Try it: The output should be the line containing "C2: 3.3uF (plus" and every later line of the records, exactly as written, and nothing else.

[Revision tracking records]
=== Section Start ===

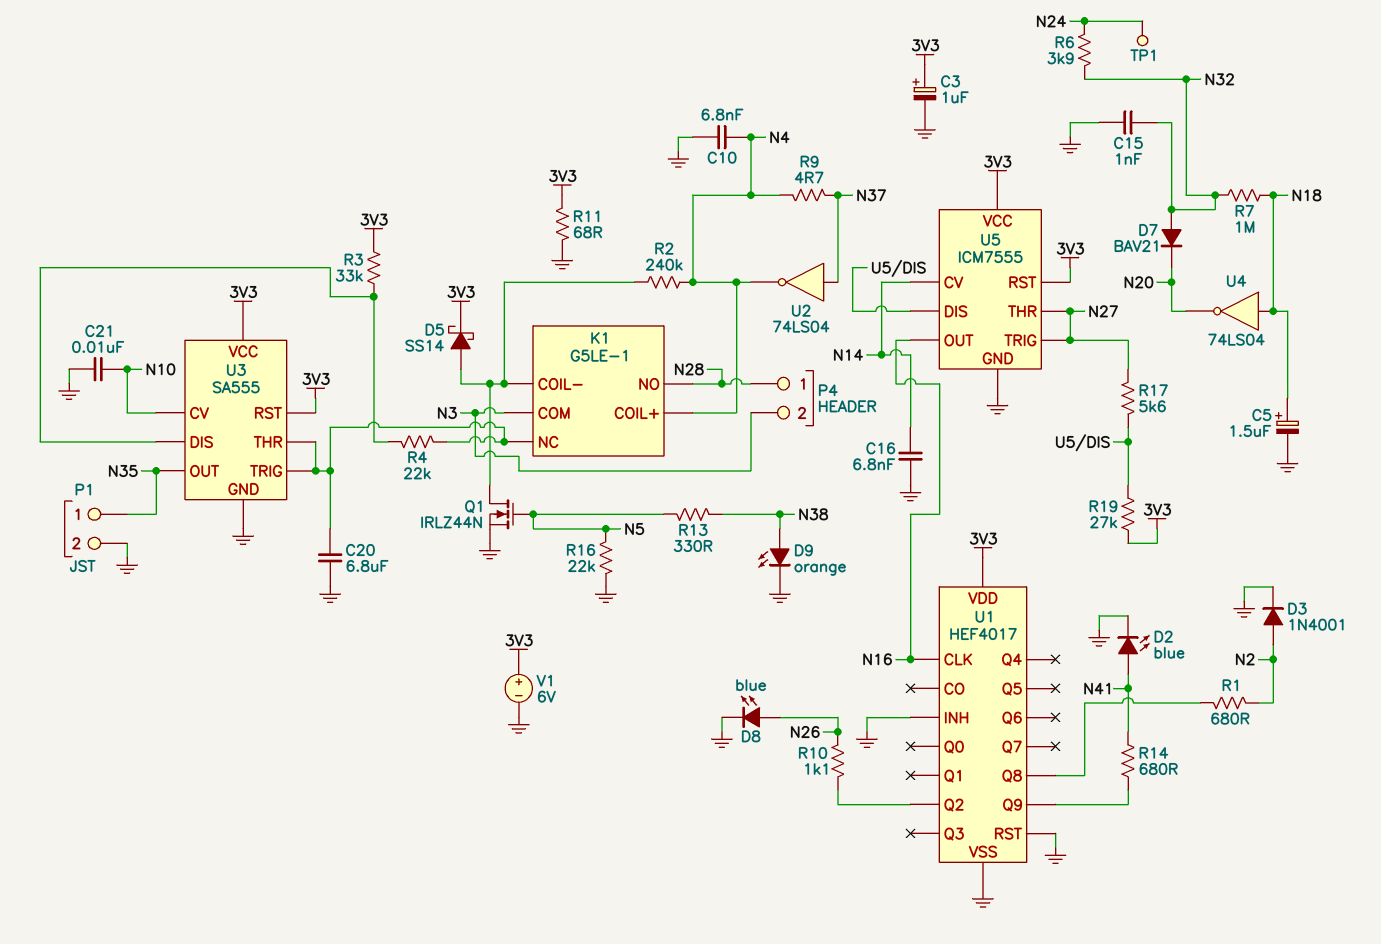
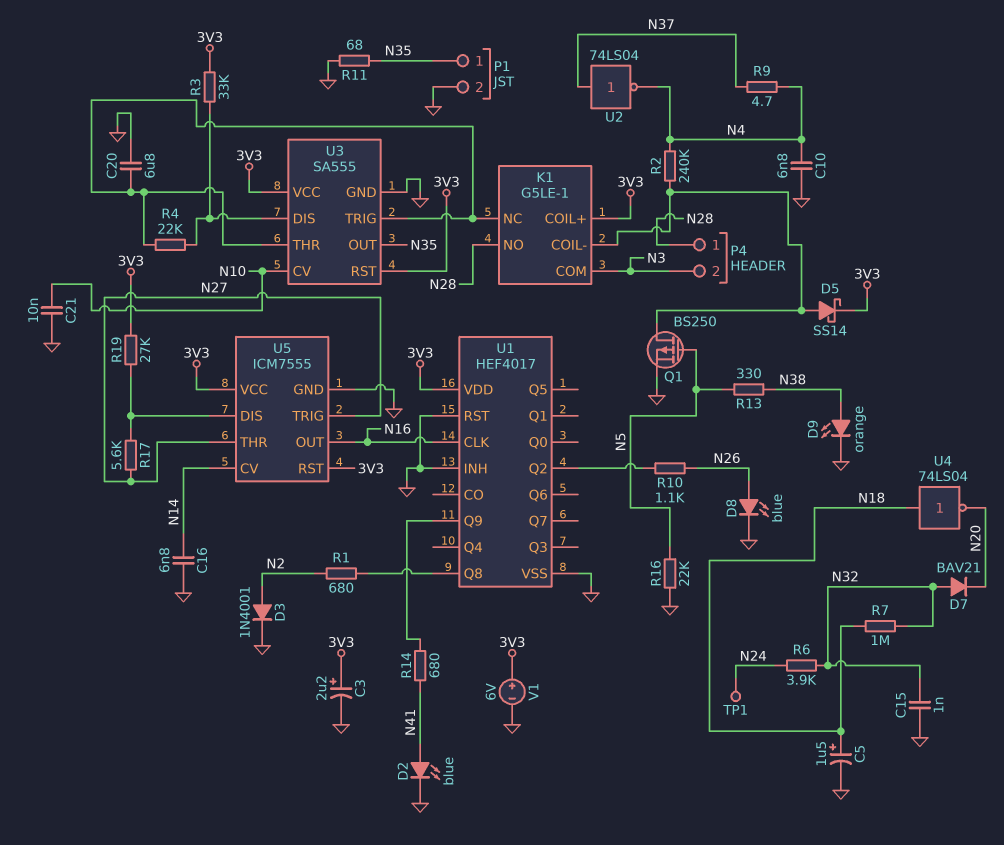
C3: 1uF (plus 3V3, minus GND) -> 2.2uF (plus 3V3, minus GND)
K1 pin COIL+: N4 -> 3V3
Q1: NMOS IRLZ44N (G N5, D K1/COIL-, S GND) -> PMOS BS250 (G N5, D K1/COIL-, S GND)
R11: 68 (3V3, GND) -> 68 (GND, N35)

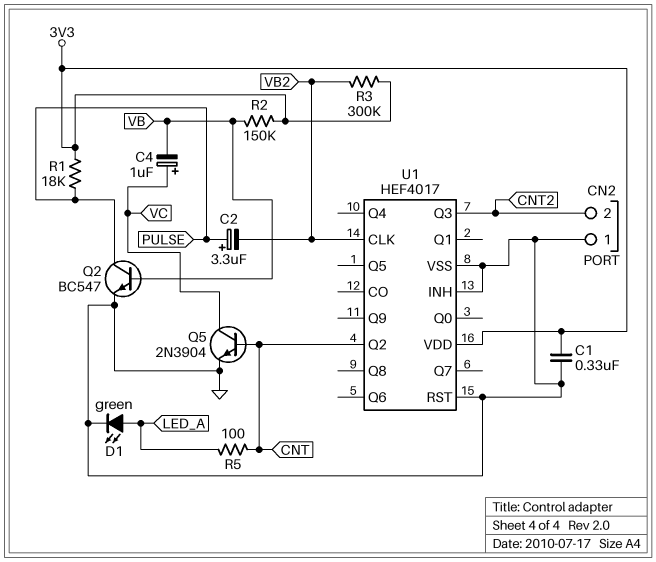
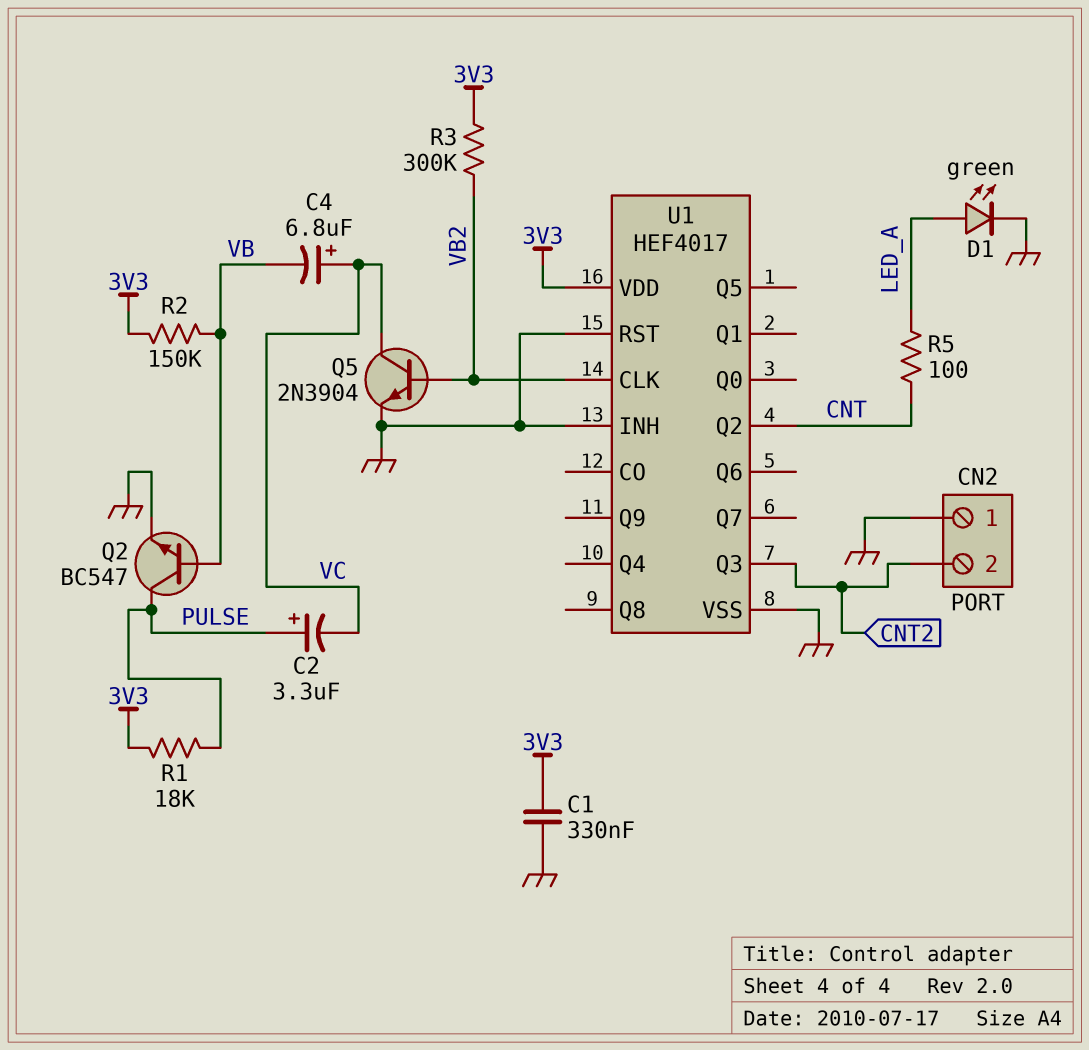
C2: 3.3uF (plus PULSE, minus VB2) -> 3.3uF (plus PULSE, minus VC)
C4: 1uF (plus VC, minus VB) -> 6.8uF (plus VC, minus VB)
Q5: NPN 2N3904 (B CNT, C VC, E GND) -> NPN 2N3904 (B VB2, C VC, E GND)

=== Section End ===

Response box:
C2: 3.3uF (plus PULSE, minus VB2) -> 3.3uF (plus PULSE, minus VC)
C4: 1uF (plus VC, minus VB) -> 6.8uF (plus VC, minus VB)
Q5: NPN 2N3904 (B CNT, C VC, E GND) -> NPN 2N3904 (B VB2, C VC, E GND)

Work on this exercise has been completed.